■ TASK ■
The reply should match the listing below character for character, except that no image is carried over.

########

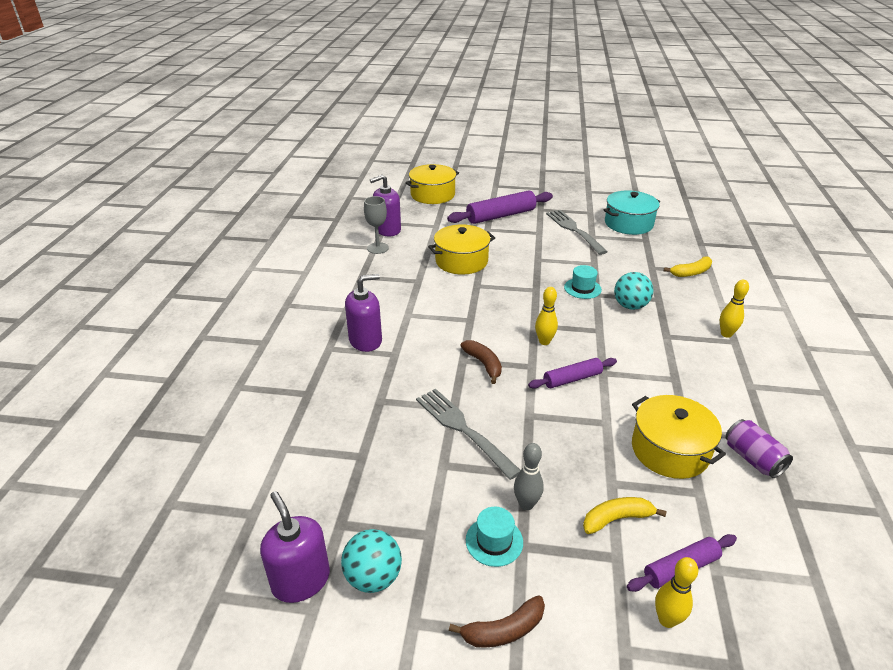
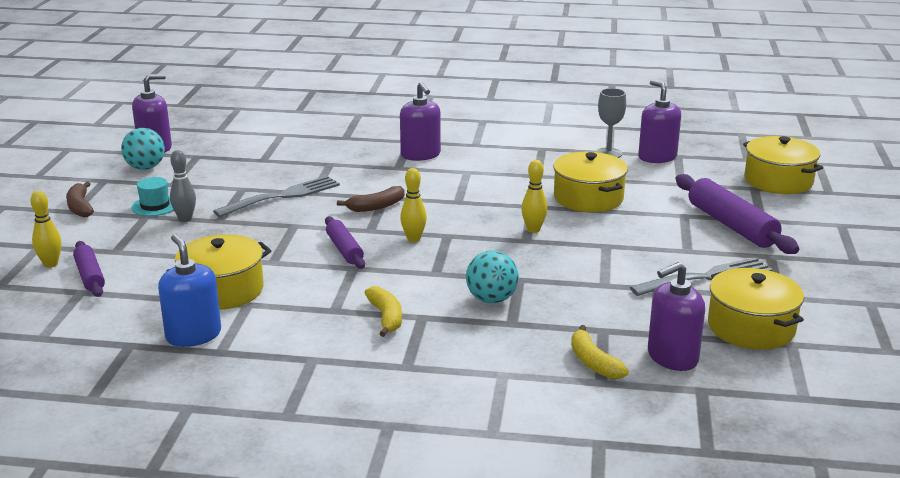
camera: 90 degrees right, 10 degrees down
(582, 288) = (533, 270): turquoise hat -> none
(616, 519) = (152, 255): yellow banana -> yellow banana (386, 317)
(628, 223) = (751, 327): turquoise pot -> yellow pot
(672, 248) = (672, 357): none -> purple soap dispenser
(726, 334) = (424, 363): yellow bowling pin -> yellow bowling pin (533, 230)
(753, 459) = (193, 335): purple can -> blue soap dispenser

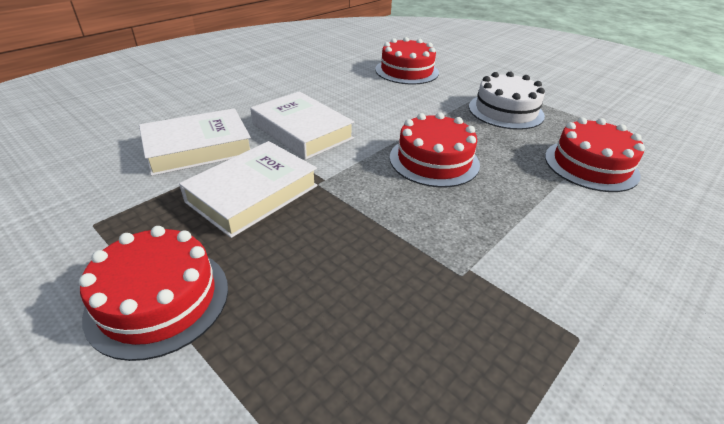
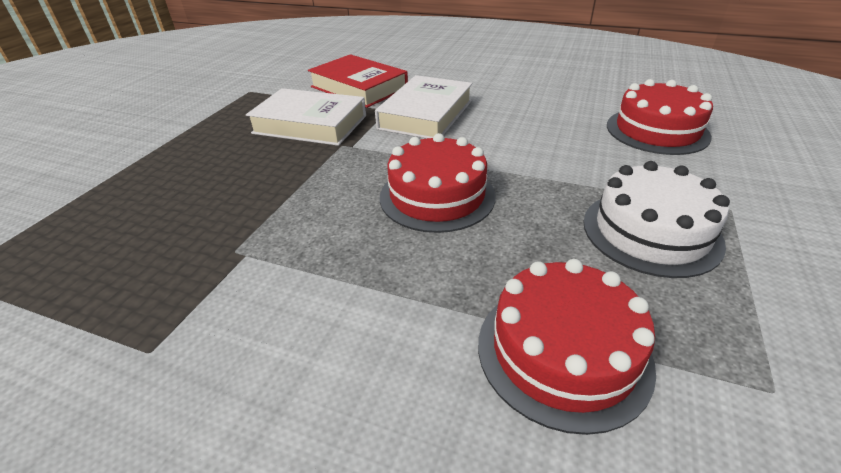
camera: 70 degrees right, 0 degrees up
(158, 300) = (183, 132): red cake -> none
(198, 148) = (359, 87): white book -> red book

########

■ WRITTEN REPLY ■
camera: 90 degrees right, 10 degrees down
(582, 288) = (533, 270): turquoise hat -> none
(616, 519) = (152, 255): yellow banana -> yellow banana (386, 317)
(628, 223) = (751, 327): turquoise pot -> yellow pot
(672, 248) = (672, 357): none -> purple soap dispenser
(726, 334) = (424, 363): yellow bowling pin -> yellow bowling pin (533, 230)
(753, 459) = (193, 335): purple can -> blue soap dispenser

camera: 70 degrees right, 0 degrees up
(158, 300) = (183, 132): red cake -> none
(198, 148) = (359, 87): white book -> red book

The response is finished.